Brief - In the entries that follow, the first line to write out is the one containing "camera: 155 degrees left, 0 degrees up", and the last is the one containing "(418, 136) = (734, 737): brown". Reproduce that stretch exactly, with nothing before or after it.

Excerpted records -
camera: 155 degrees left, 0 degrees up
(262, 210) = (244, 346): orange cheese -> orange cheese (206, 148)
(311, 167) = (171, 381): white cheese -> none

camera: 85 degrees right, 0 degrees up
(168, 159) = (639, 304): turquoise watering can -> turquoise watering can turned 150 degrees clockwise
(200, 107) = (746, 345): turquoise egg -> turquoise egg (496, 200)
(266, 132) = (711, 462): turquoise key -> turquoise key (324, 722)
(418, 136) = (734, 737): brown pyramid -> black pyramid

---

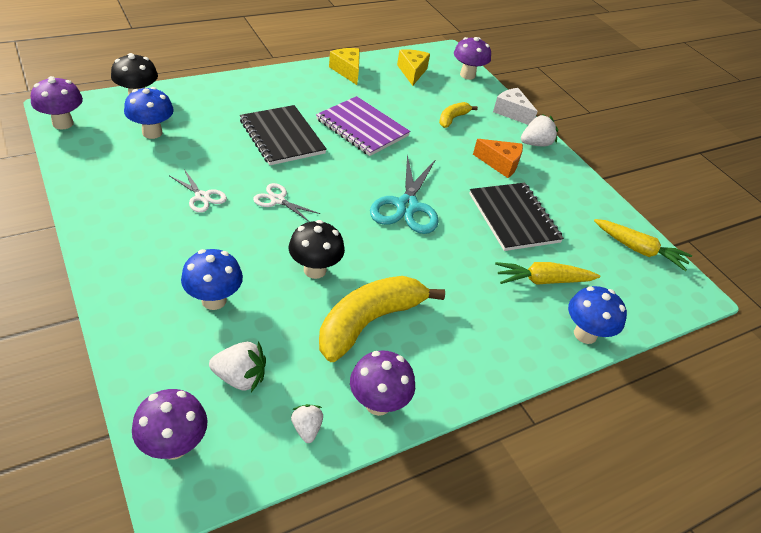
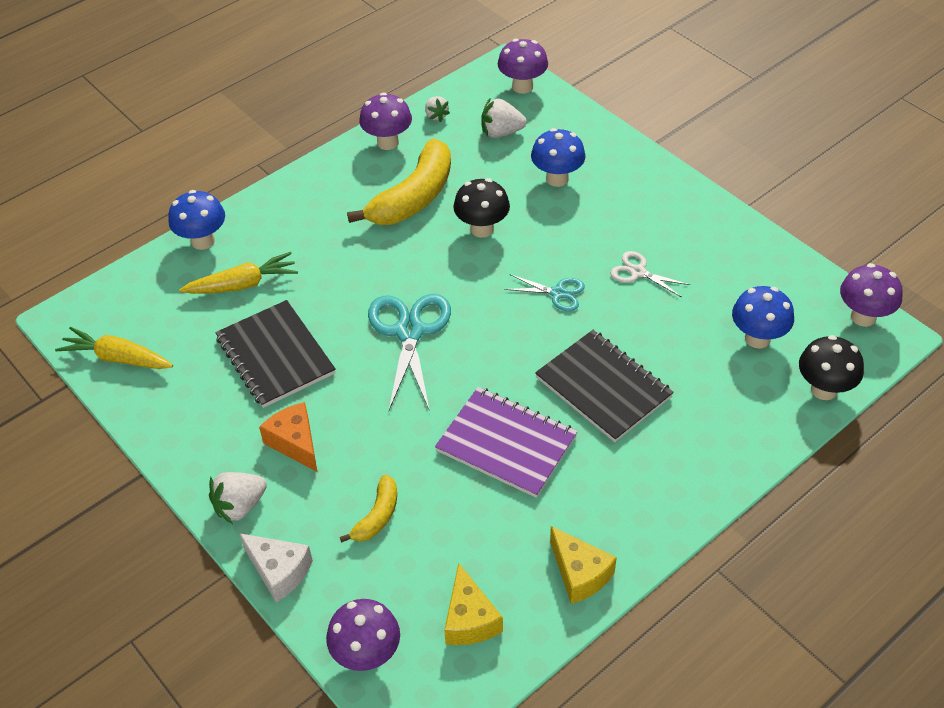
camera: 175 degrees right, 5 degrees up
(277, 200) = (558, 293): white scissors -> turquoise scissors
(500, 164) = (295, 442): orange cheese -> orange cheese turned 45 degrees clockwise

...

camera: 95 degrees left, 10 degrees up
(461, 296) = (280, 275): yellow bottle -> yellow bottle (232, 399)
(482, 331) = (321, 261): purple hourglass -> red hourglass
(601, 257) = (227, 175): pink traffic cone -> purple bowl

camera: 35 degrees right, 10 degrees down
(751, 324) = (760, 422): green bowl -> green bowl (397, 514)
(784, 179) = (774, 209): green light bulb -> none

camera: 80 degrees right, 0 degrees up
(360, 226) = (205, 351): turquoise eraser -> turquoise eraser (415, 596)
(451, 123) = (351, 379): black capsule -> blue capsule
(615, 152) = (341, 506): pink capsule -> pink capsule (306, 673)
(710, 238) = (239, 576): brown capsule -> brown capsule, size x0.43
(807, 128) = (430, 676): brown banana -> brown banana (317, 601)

Task result -
camera: 155 degrees left, 0 degrees up
(262, 210) = (244, 346): orange cheese -> orange cheese (206, 148)
(311, 167) = (171, 381): white cheese -> none

camera: 85 degrees right, 0 degrees up
(168, 159) = (639, 304): turquoise watering can -> turquoise watering can turned 150 degrees clockwise
(200, 107) = (746, 345): turquoise egg -> turquoise egg (496, 200)
(266, 132) = (711, 462): turquoise key -> turquoise key (324, 722)
(418, 136) = (734, 737): brown pyramid -> black pyramid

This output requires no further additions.